RECORDS Start Marker

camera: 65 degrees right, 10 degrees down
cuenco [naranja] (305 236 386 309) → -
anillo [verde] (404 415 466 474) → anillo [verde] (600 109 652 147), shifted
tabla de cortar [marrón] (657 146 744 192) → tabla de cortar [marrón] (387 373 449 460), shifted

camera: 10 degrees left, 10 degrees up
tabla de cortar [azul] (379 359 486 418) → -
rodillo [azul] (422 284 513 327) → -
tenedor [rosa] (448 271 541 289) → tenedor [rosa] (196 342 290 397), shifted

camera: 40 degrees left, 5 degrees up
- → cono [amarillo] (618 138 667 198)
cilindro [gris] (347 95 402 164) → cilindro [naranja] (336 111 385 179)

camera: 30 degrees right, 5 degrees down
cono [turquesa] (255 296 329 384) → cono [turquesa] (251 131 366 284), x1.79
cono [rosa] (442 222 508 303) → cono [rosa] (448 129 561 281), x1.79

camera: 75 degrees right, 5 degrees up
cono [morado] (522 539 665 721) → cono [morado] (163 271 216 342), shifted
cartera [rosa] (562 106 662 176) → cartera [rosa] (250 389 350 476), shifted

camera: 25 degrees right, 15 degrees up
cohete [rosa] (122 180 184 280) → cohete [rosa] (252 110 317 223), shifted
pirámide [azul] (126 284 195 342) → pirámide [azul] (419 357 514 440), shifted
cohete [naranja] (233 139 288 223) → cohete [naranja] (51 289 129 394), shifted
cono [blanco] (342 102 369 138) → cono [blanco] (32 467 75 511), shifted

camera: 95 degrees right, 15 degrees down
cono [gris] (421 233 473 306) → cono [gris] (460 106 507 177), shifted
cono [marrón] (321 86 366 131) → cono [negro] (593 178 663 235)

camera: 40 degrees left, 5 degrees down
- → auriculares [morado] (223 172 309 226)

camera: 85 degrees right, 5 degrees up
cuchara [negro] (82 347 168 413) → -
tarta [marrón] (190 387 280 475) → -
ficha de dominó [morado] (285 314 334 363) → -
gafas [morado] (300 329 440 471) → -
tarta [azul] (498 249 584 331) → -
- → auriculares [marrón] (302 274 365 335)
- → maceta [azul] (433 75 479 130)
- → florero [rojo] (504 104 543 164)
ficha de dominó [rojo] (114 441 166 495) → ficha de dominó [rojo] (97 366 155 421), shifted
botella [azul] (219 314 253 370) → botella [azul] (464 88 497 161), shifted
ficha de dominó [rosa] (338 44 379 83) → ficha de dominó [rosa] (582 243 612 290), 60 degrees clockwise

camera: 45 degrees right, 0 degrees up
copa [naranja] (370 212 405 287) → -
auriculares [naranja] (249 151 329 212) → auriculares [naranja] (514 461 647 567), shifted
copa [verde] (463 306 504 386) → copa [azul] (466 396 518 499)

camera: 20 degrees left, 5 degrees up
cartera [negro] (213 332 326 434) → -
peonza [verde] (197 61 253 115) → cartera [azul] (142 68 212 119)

RECORDS End Marker

PROBLEM REQUIREMENTS: The records above must be written out again exactly.

SOLUTION TO THE EXERCISE:
camera: 65 degrees right, 10 degrees down
cuenco [naranja] (305 236 386 309) → -
anillo [verde] (404 415 466 474) → anillo [verde] (600 109 652 147), shifted
tabla de cortar [marrón] (657 146 744 192) → tabla de cortar [marrón] (387 373 449 460), shifted

camera: 10 degrees left, 10 degrees up
tabla de cortar [azul] (379 359 486 418) → -
rodillo [azul] (422 284 513 327) → -
tenedor [rosa] (448 271 541 289) → tenedor [rosa] (196 342 290 397), shifted

camera: 40 degrees left, 5 degrees up
- → cono [amarillo] (618 138 667 198)
cilindro [gris] (347 95 402 164) → cilindro [naranja] (336 111 385 179)

camera: 30 degrees right, 5 degrees down
cono [turquesa] (255 296 329 384) → cono [turquesa] (251 131 366 284), x1.79
cono [rosa] (442 222 508 303) → cono [rosa] (448 129 561 281), x1.79

camera: 75 degrees right, 5 degrees up
cono [morado] (522 539 665 721) → cono [morado] (163 271 216 342), shifted
cartera [rosa] (562 106 662 176) → cartera [rosa] (250 389 350 476), shifted

camera: 25 degrees right, 15 degrees up
cohete [rosa] (122 180 184 280) → cohete [rosa] (252 110 317 223), shifted
pirámide [azul] (126 284 195 342) → pirámide [azul] (419 357 514 440), shifted
cohete [naranja] (233 139 288 223) → cohete [naranja] (51 289 129 394), shifted
cono [blanco] (342 102 369 138) → cono [blanco] (32 467 75 511), shifted

camera: 95 degrees right, 15 degrees down
cono [gris] (421 233 473 306) → cono [gris] (460 106 507 177), shifted
cono [marrón] (321 86 366 131) → cono [negro] (593 178 663 235)

camera: 40 degrees left, 5 degrees down
- → auriculares [morado] (223 172 309 226)

camera: 85 degrees right, 5 degrees up
cuchara [negro] (82 347 168 413) → -
tarta [marrón] (190 387 280 475) → -
ficha de dominó [morado] (285 314 334 363) → -
gafas [morado] (300 329 440 471) → -
tarta [azul] (498 249 584 331) → -
- → auriculares [marrón] (302 274 365 335)
- → maceta [azul] (433 75 479 130)
- → florero [rojo] (504 104 543 164)
ficha de dominó [rojo] (114 441 166 495) → ficha de dominó [rojo] (97 366 155 421), shifted
botella [azul] (219 314 253 370) → botella [azul] (464 88 497 161), shifted
ficha de dominó [rosa] (338 44 379 83) → ficha de dominó [rosa] (582 243 612 290), 60 degrees clockwise

camera: 45 degrees right, 0 degrees up
copa [naranja] (370 212 405 287) → -
auriculares [naranja] (249 151 329 212) → auriculares [naranja] (514 461 647 567), shifted
copa [verde] (463 306 504 386) → copa [azul] (466 396 518 499)

camera: 20 degrees left, 5 degrees up
cartera [negro] (213 332 326 434) → -
peonza [verde] (197 61 253 115) → cartera [azul] (142 68 212 119)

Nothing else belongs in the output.